Exercise directions:
On how many lines of the data below does the word "degrees" appear? Reply with the number only.

-------- Exercise input --------

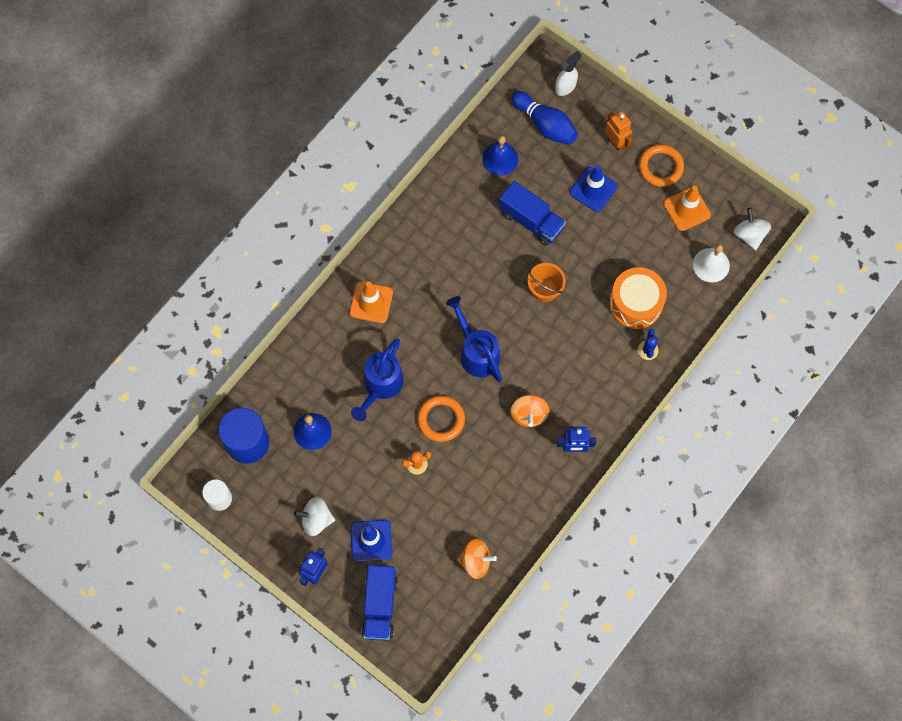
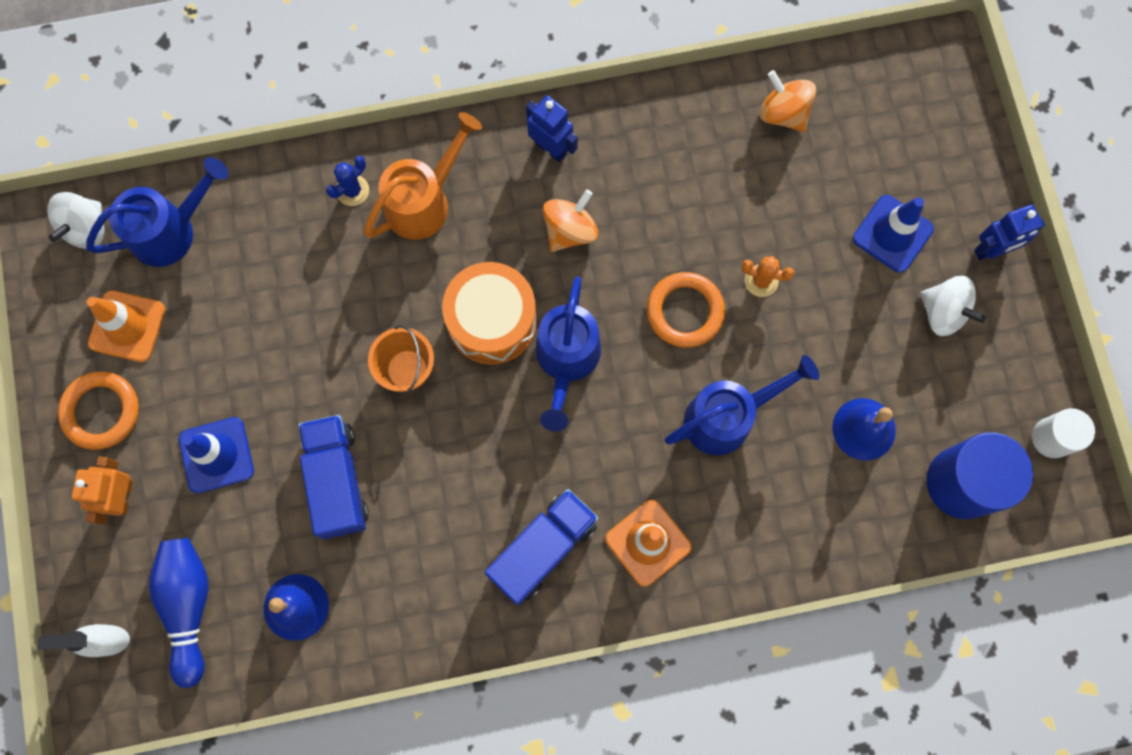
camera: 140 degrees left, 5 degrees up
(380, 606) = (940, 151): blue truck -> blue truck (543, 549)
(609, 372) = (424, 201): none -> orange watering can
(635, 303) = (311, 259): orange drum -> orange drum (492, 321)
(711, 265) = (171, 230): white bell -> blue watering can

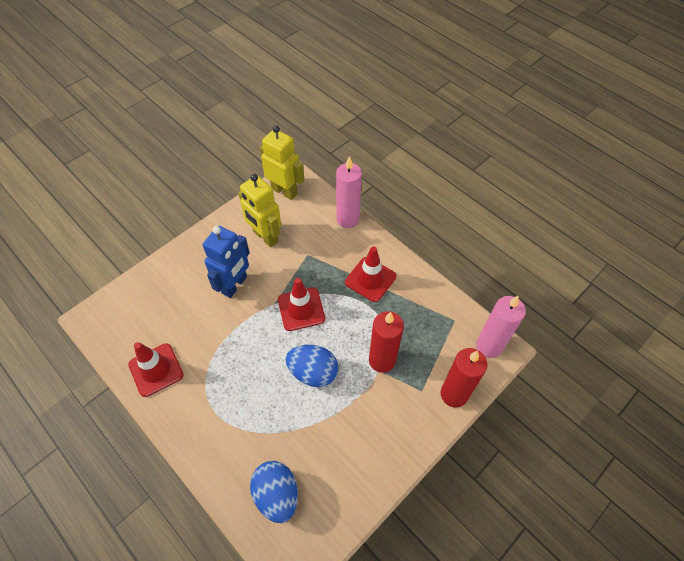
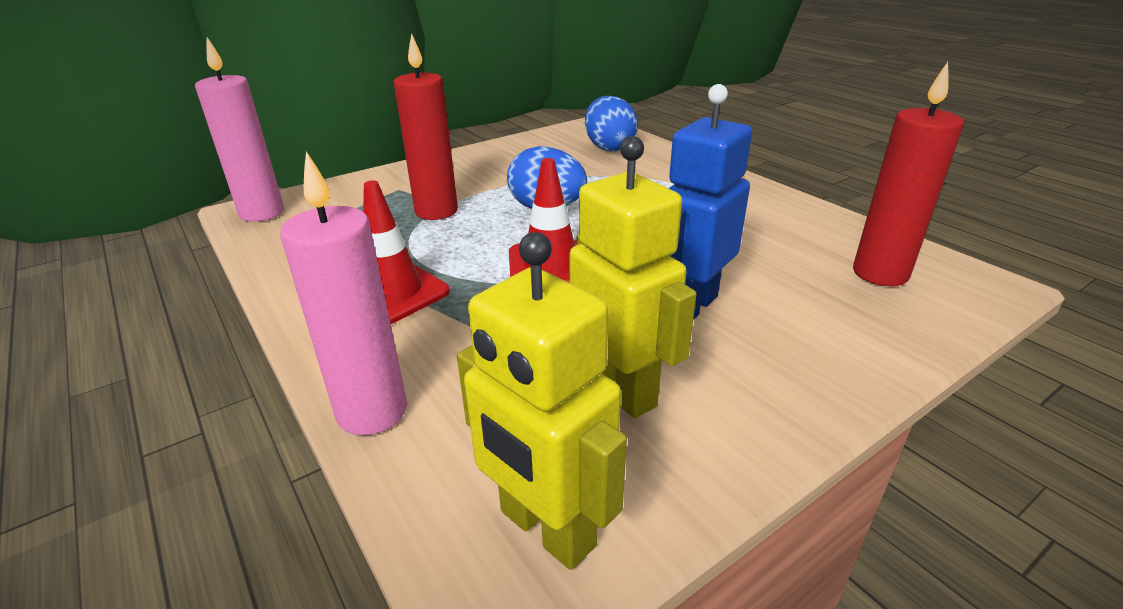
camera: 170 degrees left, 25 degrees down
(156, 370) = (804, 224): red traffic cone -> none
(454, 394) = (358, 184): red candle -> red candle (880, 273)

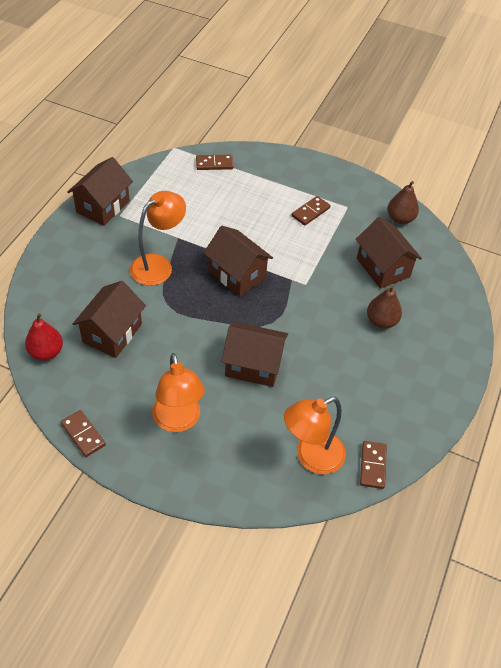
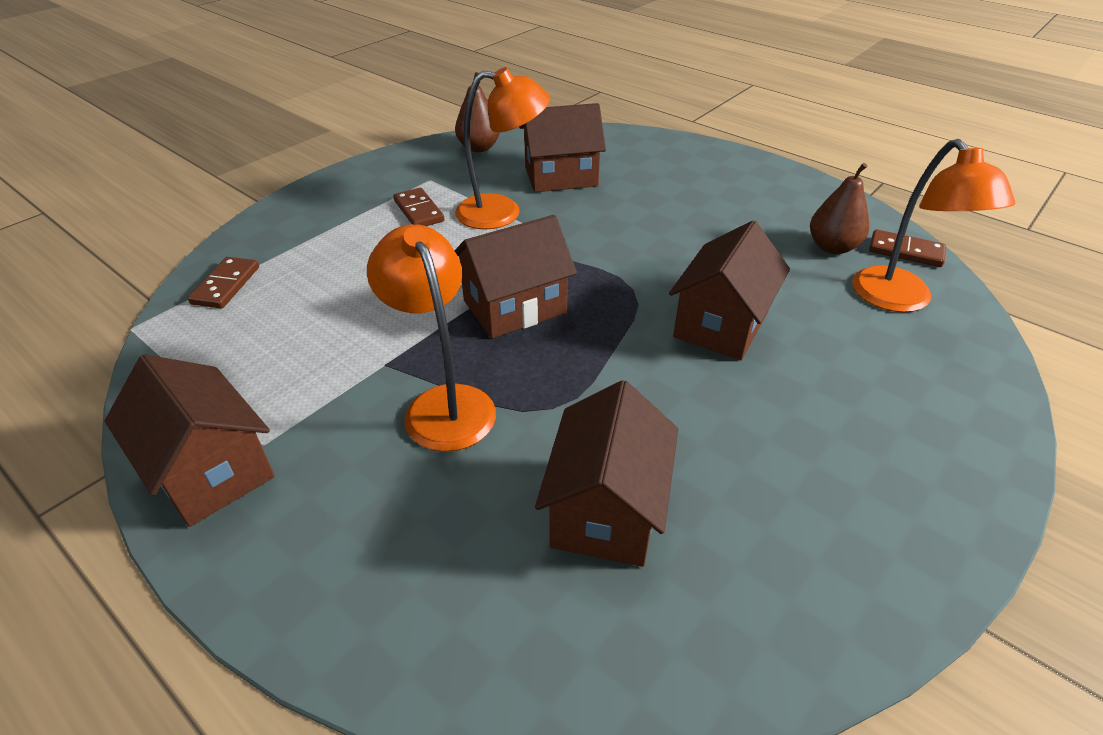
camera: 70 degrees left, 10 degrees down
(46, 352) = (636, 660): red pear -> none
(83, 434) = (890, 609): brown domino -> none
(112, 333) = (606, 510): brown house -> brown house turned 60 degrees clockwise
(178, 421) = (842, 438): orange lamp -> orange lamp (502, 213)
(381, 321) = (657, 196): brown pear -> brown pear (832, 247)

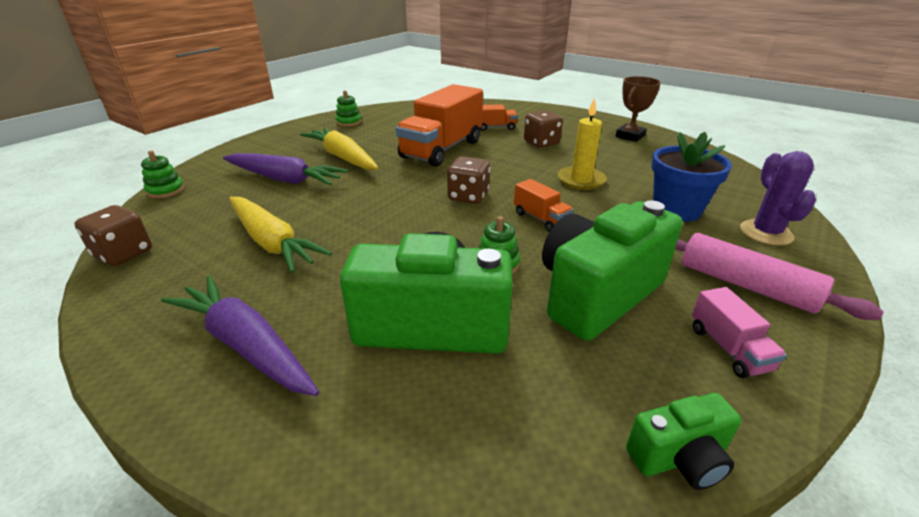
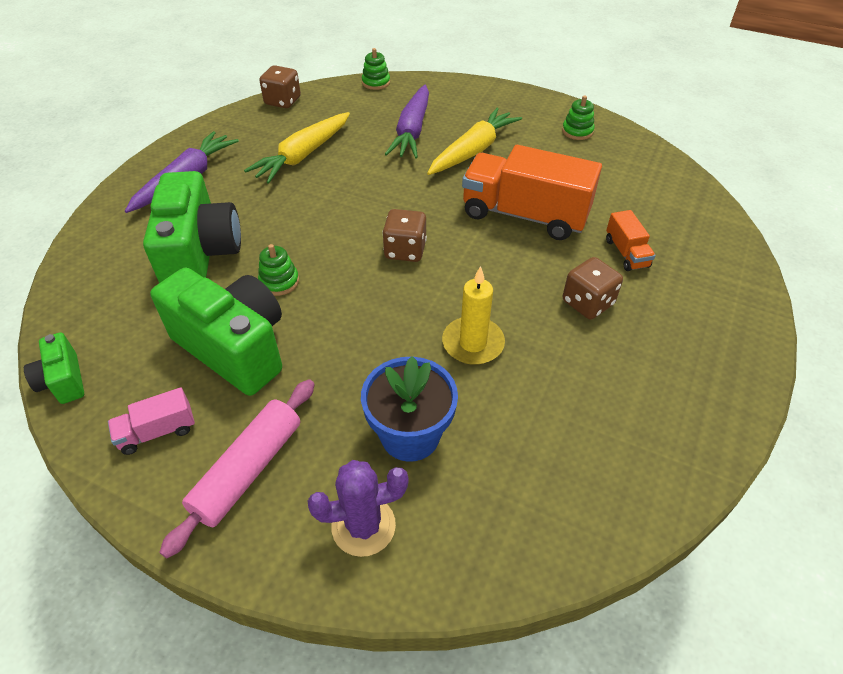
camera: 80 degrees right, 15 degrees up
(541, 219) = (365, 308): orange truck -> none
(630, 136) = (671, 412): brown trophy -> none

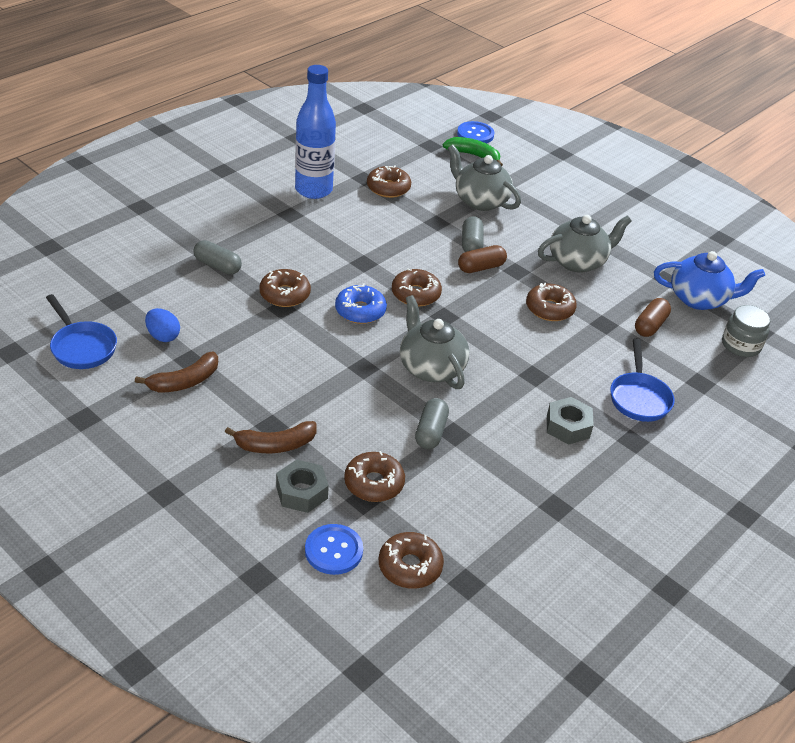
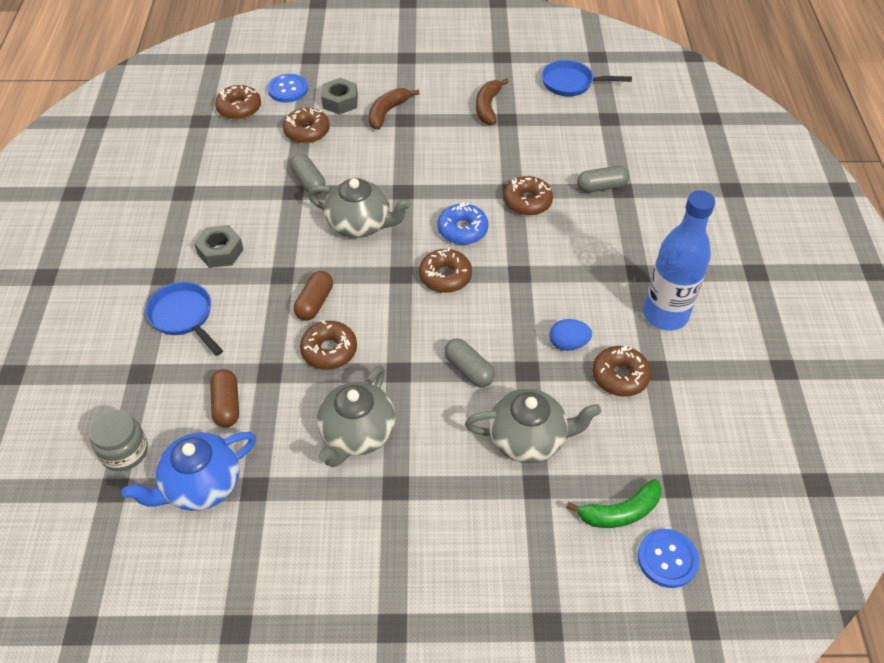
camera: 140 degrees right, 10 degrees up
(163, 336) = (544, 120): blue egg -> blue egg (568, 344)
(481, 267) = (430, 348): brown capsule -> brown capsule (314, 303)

--------

Solved problem:
6